- AIM OF THE TASK -
The material below holds pictures; leave them out and reproduce exactly the lines from the one with "yellow rocket: 3 -> 2" through the one with "grey gift: 1 -> 0", inclusive.

- EXTRACTED ENTRIES -
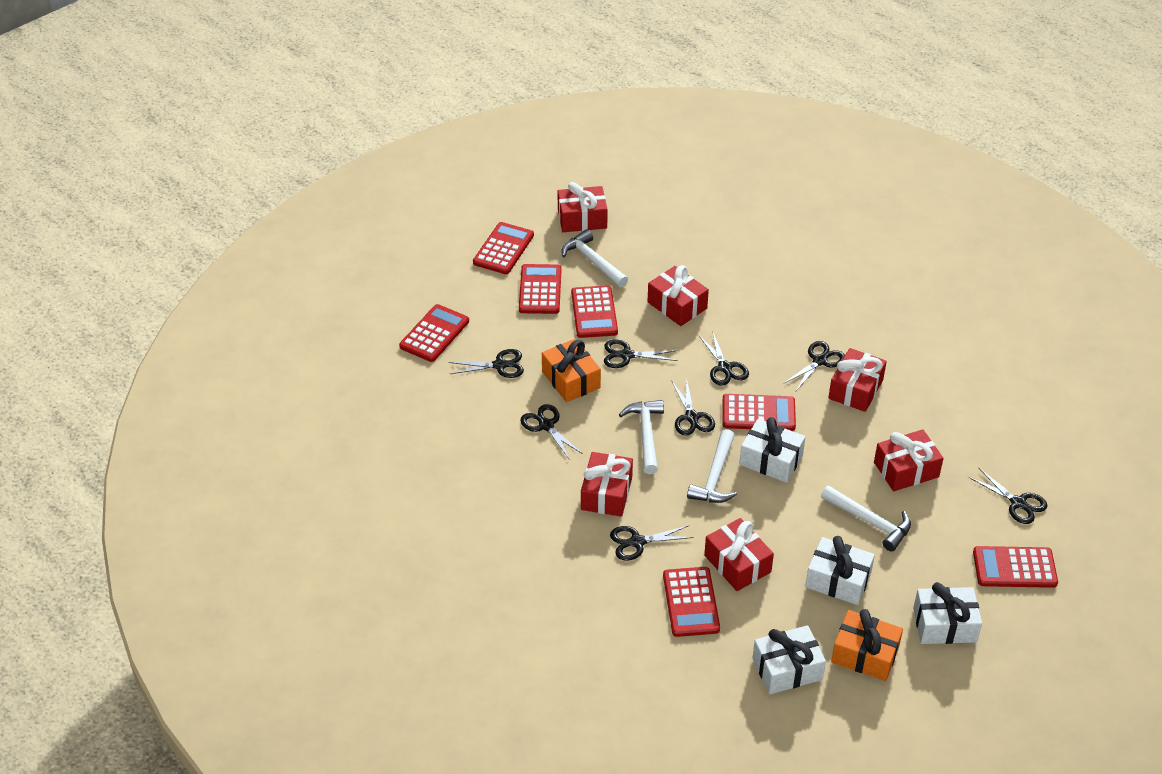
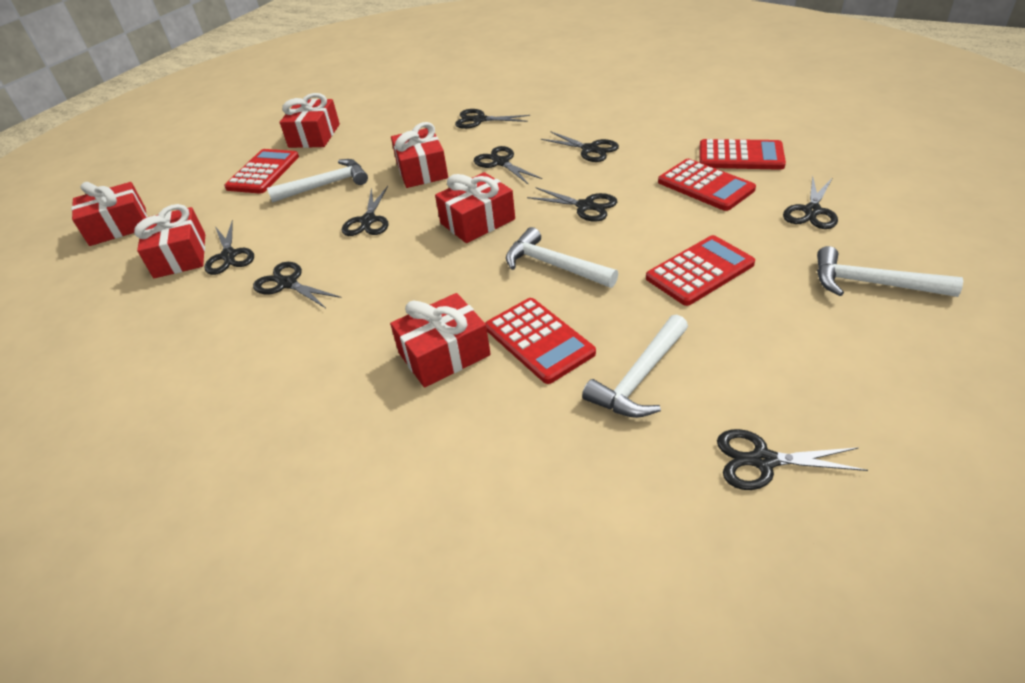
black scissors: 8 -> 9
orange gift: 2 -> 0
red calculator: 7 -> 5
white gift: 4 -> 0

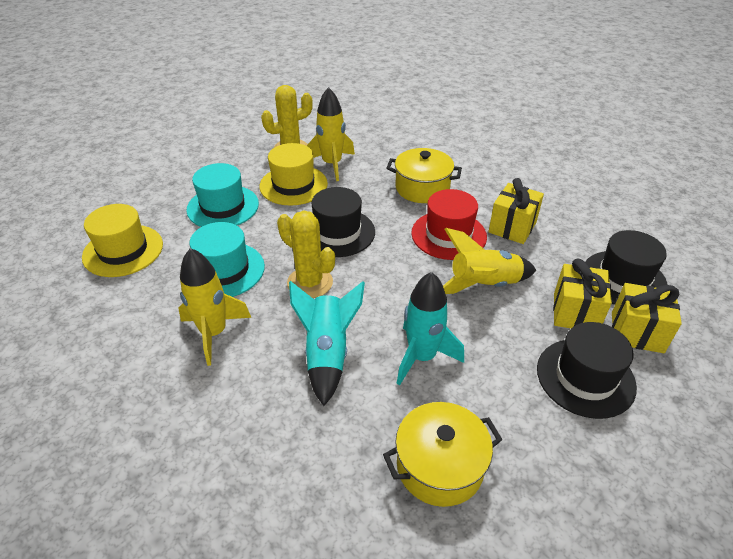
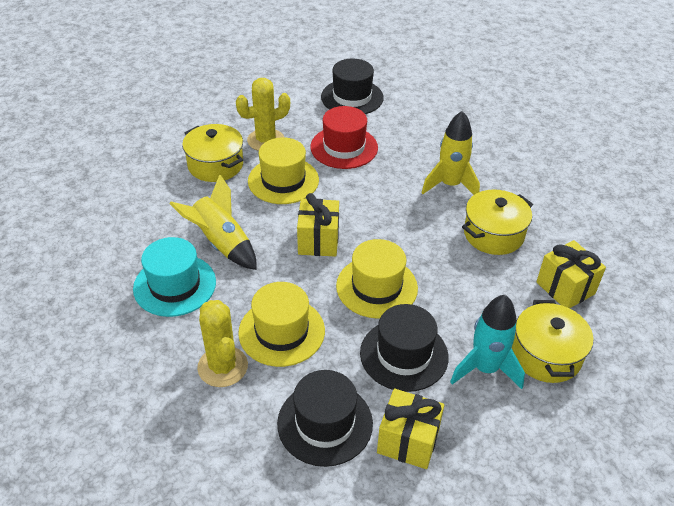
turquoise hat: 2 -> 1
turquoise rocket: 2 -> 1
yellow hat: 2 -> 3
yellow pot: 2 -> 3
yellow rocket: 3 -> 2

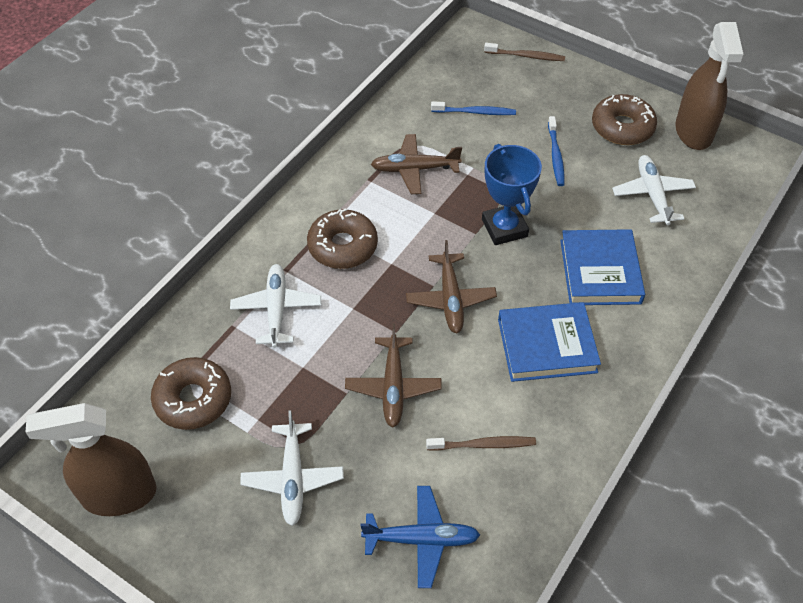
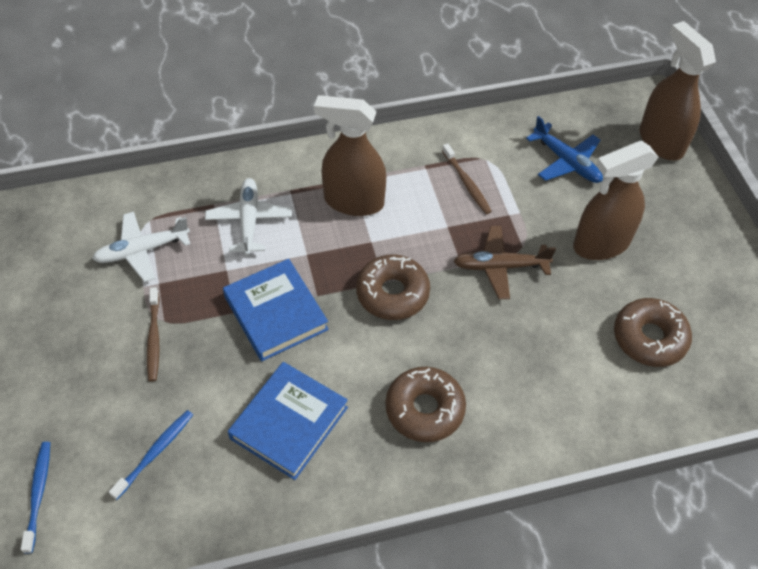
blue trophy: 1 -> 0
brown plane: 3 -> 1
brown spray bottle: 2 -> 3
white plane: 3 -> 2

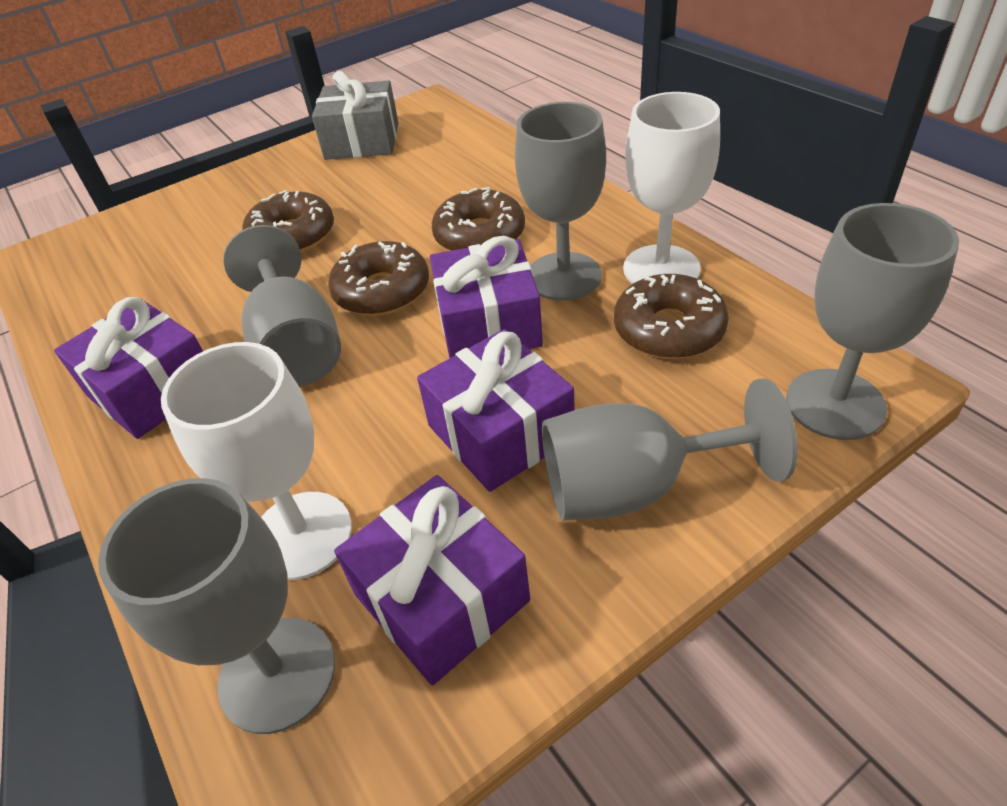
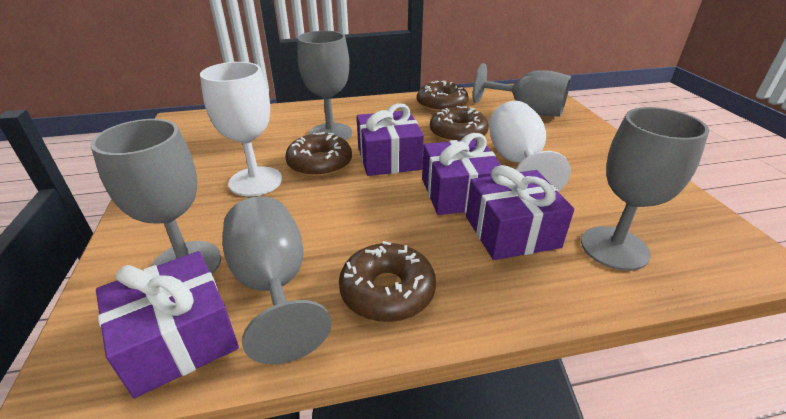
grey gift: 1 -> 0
---
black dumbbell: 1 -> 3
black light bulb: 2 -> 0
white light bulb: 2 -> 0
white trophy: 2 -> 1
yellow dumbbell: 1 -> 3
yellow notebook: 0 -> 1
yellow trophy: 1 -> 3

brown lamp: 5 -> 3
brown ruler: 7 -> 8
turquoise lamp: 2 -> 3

- COMPLETED TASK -
yellow rocket: 3 -> 2

blue trophy: 1 -> 0
brown plane: 3 -> 1
brown spray bottle: 2 -> 3
white plane: 3 -> 2

grey gift: 1 -> 0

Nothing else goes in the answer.